*** ENTRIES SHOWN ***

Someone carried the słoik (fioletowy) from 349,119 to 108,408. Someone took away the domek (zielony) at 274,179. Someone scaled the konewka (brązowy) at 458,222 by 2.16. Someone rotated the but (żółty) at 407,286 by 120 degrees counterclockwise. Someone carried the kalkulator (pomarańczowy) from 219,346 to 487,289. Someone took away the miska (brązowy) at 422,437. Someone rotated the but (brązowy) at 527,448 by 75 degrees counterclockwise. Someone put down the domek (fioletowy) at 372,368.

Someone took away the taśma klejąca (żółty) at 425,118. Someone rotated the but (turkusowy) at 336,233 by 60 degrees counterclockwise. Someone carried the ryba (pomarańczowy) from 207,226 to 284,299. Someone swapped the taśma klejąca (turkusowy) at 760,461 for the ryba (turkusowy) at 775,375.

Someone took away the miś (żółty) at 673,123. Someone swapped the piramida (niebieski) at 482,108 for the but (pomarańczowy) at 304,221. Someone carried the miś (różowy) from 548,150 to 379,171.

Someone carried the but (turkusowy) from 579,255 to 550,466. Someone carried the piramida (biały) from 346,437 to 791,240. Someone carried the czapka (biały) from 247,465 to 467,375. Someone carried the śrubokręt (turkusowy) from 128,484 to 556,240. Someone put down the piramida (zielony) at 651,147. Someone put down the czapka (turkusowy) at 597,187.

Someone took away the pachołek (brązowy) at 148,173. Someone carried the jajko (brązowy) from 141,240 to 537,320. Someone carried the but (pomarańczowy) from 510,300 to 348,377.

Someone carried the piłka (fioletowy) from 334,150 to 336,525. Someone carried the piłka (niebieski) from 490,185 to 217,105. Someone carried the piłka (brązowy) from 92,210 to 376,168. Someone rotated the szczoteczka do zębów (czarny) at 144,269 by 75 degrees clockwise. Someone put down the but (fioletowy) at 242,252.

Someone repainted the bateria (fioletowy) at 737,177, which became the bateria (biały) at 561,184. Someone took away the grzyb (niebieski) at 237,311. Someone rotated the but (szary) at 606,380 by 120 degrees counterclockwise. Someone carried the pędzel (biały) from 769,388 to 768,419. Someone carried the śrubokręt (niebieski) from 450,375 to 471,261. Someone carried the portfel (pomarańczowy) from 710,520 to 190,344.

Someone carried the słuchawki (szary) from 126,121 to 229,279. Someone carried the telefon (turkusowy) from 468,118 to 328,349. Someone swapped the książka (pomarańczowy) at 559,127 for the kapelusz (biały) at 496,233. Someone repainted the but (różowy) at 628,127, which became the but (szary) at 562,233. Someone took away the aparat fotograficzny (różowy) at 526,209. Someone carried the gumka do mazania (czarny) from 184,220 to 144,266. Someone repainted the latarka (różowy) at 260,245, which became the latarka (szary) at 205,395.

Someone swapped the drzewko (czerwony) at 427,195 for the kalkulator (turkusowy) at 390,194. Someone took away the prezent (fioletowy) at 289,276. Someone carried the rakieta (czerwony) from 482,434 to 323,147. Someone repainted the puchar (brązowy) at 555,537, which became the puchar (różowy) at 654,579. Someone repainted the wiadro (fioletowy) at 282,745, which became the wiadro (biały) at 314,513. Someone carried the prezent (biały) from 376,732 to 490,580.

*** End of ENTRIES SHOWN ***

Extract each record, keeping it identical to the original.

OUTPUT OF THE TASK ->
Someone carried the słoik (fioletowy) from 349,119 to 108,408. Someone took away the domek (zielony) at 274,179. Someone scaled the konewka (brązowy) at 458,222 by 2.16. Someone rotated the but (żółty) at 407,286 by 120 degrees counterclockwise. Someone carried the kalkulator (pomarańczowy) from 219,346 to 487,289. Someone took away the miska (brązowy) at 422,437. Someone rotated the but (brązowy) at 527,448 by 75 degrees counterclockwise. Someone put down the domek (fioletowy) at 372,368.

Someone took away the taśma klejąca (żółty) at 425,118. Someone rotated the but (turkusowy) at 336,233 by 60 degrees counterclockwise. Someone carried the ryba (pomarańczowy) from 207,226 to 284,299. Someone swapped the taśma klejąca (turkusowy) at 760,461 for the ryba (turkusowy) at 775,375.

Someone took away the miś (żółty) at 673,123. Someone swapped the piramida (niebieski) at 482,108 for the but (pomarańczowy) at 304,221. Someone carried the miś (różowy) from 548,150 to 379,171.

Someone carried the but (turkusowy) from 579,255 to 550,466. Someone carried the piramida (biały) from 346,437 to 791,240. Someone carried the czapka (biały) from 247,465 to 467,375. Someone carried the śrubokręt (turkusowy) from 128,484 to 556,240. Someone put down the piramida (zielony) at 651,147. Someone put down the czapka (turkusowy) at 597,187.

Someone took away the pachołek (brązowy) at 148,173. Someone carried the jajko (brązowy) from 141,240 to 537,320. Someone carried the but (pomarańczowy) from 510,300 to 348,377.

Someone carried the piłka (fioletowy) from 334,150 to 336,525. Someone carried the piłka (niebieski) from 490,185 to 217,105. Someone carried the piłka (brązowy) from 92,210 to 376,168. Someone rotated the szczoteczka do zębów (czarny) at 144,269 by 75 degrees clockwise. Someone put down the but (fioletowy) at 242,252.

Someone repainted the bateria (fioletowy) at 737,177, which became the bateria (biały) at 561,184. Someone took away the grzyb (niebieski) at 237,311. Someone rotated the but (szary) at 606,380 by 120 degrees counterclockwise. Someone carried the pędzel (biały) from 769,388 to 768,419. Someone carried the śrubokręt (niebieski) from 450,375 to 471,261. Someone carried the portfel (pomarańczowy) from 710,520 to 190,344.

Someone carried the słuchawki (szary) from 126,121 to 229,279. Someone carried the telefon (turkusowy) from 468,118 to 328,349. Someone swapped the książka (pomarańczowy) at 559,127 for the kapelusz (biały) at 496,233. Someone repainted the but (różowy) at 628,127, which became the but (szary) at 562,233. Someone took away the aparat fotograficzny (różowy) at 526,209. Someone carried the gumka do mazania (czarny) from 184,220 to 144,266. Someone repainted the latarka (różowy) at 260,245, which became the latarka (szary) at 205,395.

Someone swapped the drzewko (czerwony) at 427,195 for the kalkulator (turkusowy) at 390,194. Someone took away the prezent (fioletowy) at 289,276. Someone carried the rakieta (czerwony) from 482,434 to 323,147. Someone repainted the puchar (brązowy) at 555,537, which became the puchar (różowy) at 654,579. Someone repainted the wiadro (fioletowy) at 282,745, which became the wiadro (biały) at 314,513. Someone carried the prezent (biały) from 376,732 to 490,580.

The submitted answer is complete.